Pictures should be left out when the listing below is repeated word for word.
[Information provided — start]
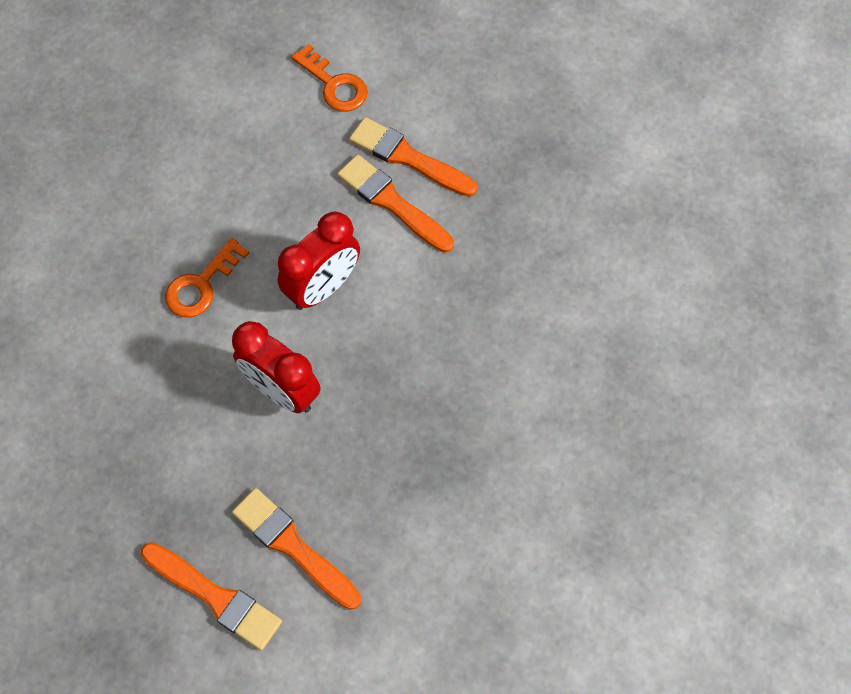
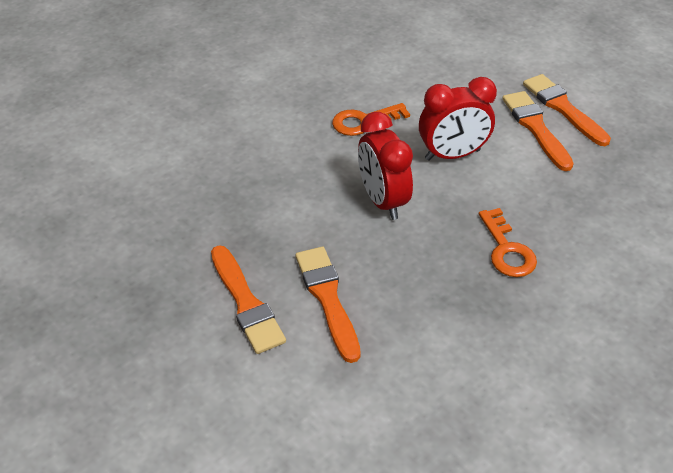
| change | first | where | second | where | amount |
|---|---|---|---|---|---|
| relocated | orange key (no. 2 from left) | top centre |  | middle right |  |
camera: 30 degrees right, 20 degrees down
[Information provided — finish]
» **Answer to this exercise**:
| change | first | where | second | where | amount |
|---|---|---|---|---|---|
| relocated | orange key (no. 2 from left) | top centre |  | middle right |  |
camera: 30 degrees right, 20 degrees down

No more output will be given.